━━━━━ Dataset records ━━━━━

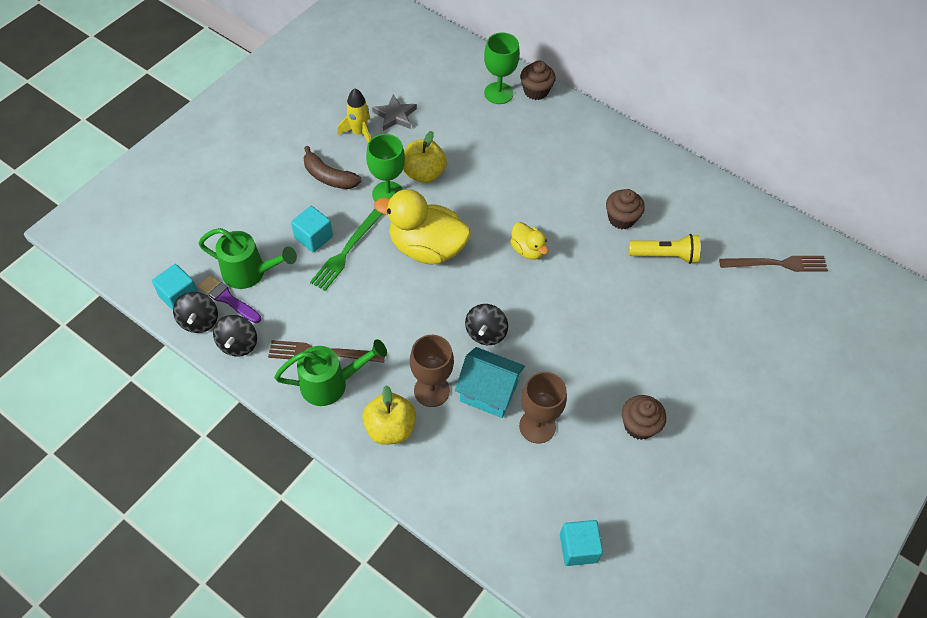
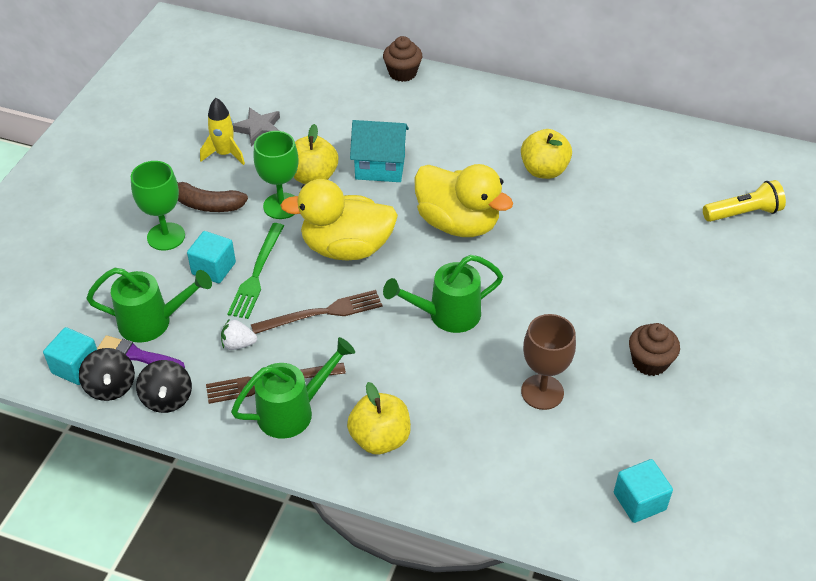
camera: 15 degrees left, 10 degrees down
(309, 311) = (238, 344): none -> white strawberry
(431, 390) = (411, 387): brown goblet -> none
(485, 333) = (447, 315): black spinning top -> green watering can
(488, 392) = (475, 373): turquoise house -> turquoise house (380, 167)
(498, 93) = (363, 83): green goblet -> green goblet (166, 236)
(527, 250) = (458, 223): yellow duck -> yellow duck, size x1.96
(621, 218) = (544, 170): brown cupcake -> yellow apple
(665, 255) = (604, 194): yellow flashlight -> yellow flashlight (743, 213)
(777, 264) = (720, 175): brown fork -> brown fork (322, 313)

━━━━━
━━━━━ Dataset records ━━━━━

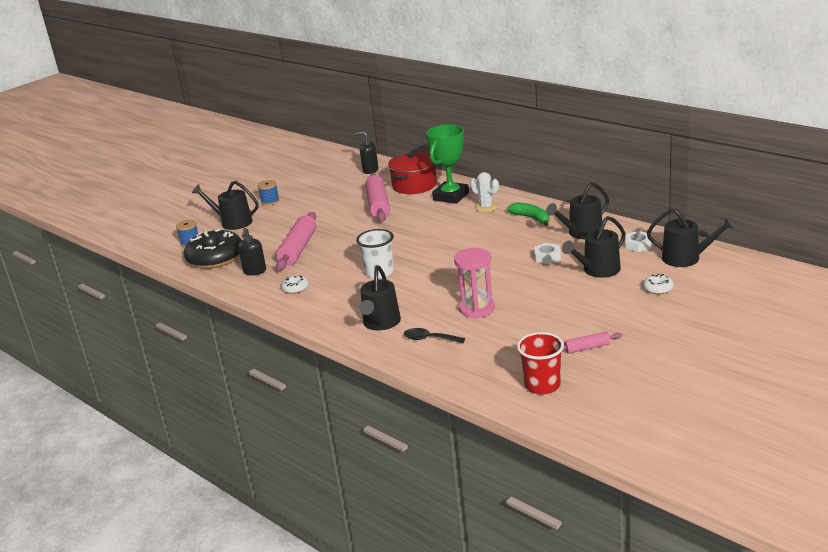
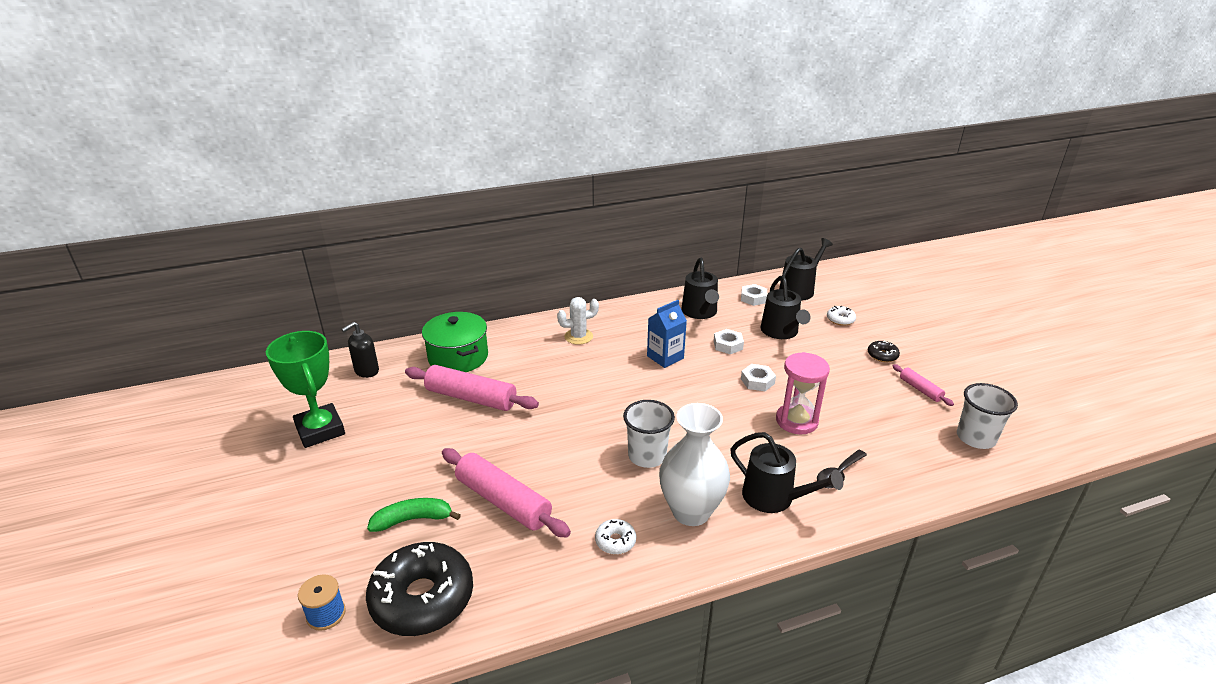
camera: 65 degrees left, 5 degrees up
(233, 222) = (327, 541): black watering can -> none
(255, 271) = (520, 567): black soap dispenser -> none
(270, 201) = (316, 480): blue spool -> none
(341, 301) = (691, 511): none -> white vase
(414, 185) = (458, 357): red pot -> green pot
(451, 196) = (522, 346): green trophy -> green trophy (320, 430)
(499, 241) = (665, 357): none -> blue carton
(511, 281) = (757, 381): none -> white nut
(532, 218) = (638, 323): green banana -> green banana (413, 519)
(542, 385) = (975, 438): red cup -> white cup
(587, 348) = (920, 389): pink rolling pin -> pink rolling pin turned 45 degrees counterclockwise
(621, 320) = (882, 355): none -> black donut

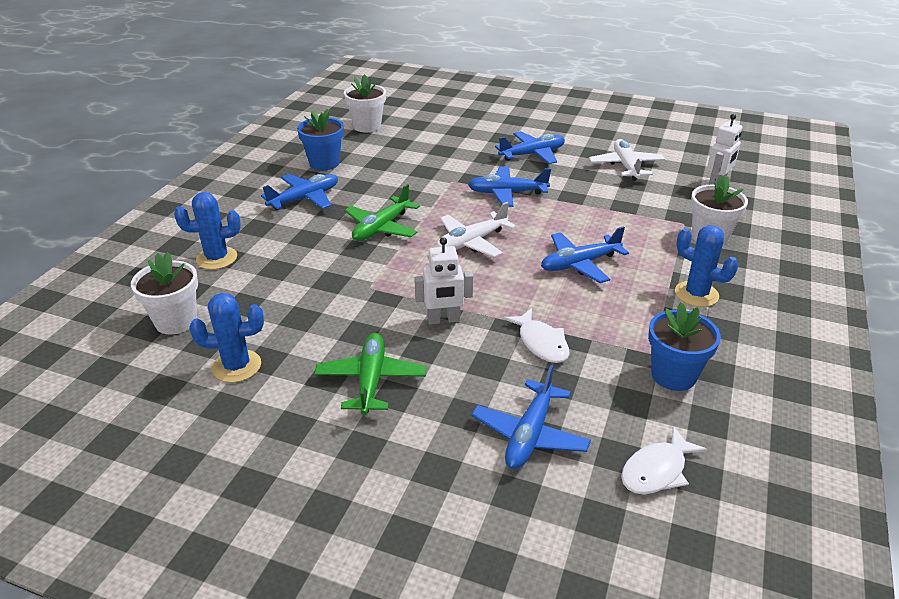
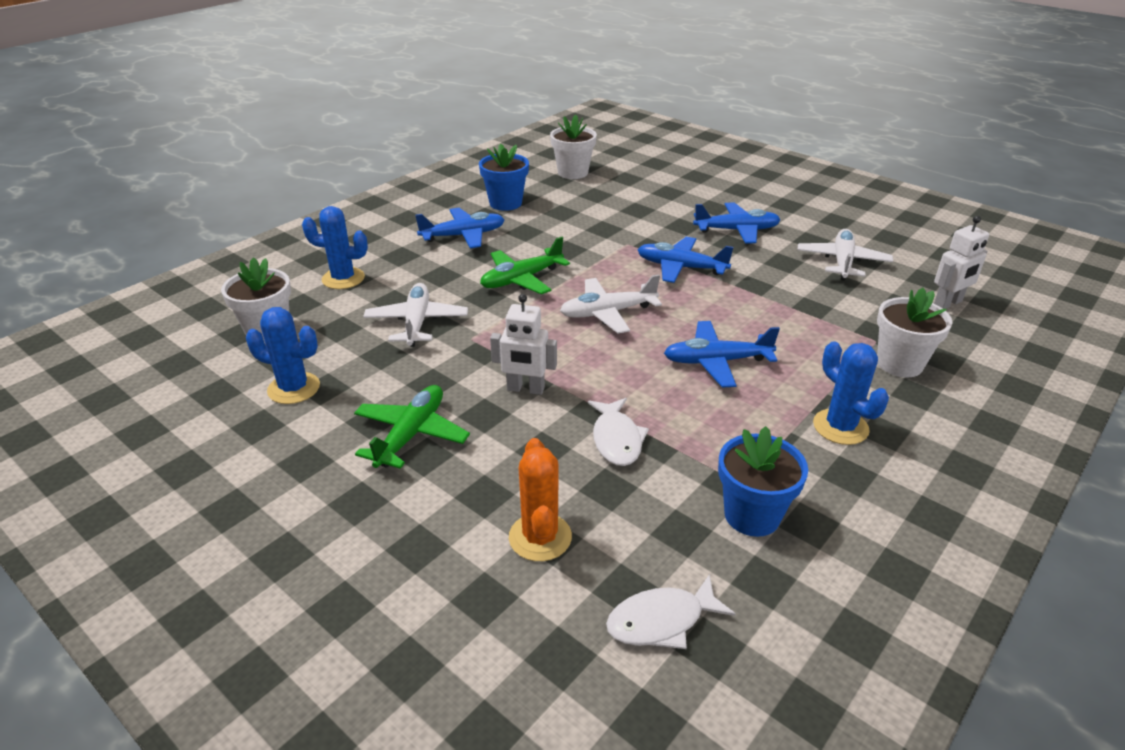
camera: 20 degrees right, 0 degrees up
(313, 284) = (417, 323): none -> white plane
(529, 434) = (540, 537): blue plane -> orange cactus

━━━━━

Exercise objective:
Of all the entries above, repeat only the lines from the line that has "camera: 20 degrees right, 0 degrees up" to the line that has "(529, 434) = (540, 537): blue", both lines included, exactly.

Response:
camera: 20 degrees right, 0 degrees up
(313, 284) = (417, 323): none -> white plane
(529, 434) = (540, 537): blue plane -> orange cactus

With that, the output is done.